### What the task asks
Count the lines below that contain the string "kern", treating uppercase and lowercase as different, and give only the number.

### Listed entries

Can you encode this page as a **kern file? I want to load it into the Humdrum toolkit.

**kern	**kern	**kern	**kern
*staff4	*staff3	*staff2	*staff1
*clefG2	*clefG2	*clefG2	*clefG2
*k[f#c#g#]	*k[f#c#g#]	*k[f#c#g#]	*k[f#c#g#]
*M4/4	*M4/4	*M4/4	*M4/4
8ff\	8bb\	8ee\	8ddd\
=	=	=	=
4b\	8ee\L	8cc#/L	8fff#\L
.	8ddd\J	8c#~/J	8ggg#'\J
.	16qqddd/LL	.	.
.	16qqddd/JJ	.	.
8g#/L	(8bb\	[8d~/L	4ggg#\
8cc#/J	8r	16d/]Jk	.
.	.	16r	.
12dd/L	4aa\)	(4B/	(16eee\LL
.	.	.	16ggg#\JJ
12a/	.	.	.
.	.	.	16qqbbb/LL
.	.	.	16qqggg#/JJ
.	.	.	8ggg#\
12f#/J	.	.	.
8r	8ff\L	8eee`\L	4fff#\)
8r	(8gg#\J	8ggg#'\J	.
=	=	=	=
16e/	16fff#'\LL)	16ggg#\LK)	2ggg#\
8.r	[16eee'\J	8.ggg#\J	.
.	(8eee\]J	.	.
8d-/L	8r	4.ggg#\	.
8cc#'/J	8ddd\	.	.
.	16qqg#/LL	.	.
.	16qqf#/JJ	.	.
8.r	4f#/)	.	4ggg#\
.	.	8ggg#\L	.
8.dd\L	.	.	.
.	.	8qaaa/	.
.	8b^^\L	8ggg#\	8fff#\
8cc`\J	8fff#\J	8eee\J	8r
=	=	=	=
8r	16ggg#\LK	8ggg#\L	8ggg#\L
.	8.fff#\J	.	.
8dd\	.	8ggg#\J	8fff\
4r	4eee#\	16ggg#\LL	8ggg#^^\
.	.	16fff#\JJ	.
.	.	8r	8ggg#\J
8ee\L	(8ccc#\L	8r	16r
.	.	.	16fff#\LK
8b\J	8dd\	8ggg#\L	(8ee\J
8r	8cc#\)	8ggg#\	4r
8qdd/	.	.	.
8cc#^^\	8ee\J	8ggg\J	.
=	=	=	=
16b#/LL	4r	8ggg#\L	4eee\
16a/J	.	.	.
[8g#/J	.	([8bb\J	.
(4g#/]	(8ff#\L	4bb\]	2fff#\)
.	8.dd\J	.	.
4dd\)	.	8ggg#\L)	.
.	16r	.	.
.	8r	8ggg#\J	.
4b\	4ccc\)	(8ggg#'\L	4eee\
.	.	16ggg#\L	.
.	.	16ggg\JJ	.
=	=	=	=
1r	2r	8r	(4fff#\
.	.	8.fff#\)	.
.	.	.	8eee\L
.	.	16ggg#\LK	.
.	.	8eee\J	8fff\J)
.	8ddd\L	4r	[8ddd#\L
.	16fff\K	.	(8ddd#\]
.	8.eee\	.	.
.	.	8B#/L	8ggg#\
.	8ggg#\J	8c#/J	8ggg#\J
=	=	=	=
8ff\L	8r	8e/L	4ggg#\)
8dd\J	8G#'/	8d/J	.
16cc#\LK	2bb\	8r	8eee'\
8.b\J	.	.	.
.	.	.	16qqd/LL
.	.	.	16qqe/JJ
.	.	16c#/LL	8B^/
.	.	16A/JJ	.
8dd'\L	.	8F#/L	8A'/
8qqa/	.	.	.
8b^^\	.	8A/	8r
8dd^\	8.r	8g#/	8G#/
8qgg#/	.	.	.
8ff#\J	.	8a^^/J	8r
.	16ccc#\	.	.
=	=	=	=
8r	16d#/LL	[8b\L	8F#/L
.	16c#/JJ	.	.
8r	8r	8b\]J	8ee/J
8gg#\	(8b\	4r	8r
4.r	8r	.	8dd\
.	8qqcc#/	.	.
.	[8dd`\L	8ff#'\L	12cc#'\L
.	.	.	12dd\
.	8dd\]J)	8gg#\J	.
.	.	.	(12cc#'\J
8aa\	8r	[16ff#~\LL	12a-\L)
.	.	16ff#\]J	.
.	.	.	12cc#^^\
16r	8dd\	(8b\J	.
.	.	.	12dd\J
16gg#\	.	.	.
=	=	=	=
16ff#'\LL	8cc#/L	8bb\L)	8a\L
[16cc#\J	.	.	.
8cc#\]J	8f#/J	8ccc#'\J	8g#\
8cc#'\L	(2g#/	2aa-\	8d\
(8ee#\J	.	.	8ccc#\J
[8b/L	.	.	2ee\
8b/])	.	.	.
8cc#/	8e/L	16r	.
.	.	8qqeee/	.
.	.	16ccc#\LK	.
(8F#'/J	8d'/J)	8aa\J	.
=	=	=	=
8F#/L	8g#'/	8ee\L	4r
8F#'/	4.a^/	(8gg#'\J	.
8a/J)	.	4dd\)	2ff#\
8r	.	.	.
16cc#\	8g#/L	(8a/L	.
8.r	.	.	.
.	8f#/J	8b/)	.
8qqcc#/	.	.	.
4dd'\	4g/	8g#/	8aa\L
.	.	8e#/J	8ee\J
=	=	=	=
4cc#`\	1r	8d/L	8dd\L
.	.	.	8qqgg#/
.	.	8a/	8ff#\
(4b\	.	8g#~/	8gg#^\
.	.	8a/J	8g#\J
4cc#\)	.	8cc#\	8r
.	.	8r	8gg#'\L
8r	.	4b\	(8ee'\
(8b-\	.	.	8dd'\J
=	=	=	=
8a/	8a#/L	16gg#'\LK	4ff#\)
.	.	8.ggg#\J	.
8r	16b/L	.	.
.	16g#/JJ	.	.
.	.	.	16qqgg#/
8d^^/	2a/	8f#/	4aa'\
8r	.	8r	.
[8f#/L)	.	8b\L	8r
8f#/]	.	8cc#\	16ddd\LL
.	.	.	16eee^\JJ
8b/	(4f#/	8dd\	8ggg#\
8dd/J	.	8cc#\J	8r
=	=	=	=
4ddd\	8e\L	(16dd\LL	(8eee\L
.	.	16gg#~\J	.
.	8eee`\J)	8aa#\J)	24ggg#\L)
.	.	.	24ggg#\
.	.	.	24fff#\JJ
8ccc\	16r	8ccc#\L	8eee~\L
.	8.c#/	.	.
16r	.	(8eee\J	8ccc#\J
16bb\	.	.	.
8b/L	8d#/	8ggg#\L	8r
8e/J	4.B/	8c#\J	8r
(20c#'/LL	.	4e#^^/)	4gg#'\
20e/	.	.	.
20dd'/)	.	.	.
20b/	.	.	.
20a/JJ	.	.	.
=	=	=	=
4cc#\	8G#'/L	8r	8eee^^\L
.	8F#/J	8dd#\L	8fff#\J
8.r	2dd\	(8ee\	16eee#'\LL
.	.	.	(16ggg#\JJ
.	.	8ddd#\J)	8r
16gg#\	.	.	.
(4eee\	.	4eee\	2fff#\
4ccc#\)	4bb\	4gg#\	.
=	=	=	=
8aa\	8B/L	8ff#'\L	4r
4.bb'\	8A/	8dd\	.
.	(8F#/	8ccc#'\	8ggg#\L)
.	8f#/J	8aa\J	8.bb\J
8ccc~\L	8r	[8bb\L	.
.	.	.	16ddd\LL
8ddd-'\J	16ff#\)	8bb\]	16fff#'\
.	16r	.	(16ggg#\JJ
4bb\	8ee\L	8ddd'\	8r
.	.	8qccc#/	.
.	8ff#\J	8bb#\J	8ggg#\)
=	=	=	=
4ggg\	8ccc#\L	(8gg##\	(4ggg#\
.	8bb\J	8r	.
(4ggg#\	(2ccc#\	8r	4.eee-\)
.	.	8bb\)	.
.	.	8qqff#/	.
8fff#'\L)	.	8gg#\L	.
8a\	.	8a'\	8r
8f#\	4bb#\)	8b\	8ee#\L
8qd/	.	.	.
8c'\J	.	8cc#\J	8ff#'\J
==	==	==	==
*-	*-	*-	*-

### Solution for this task
2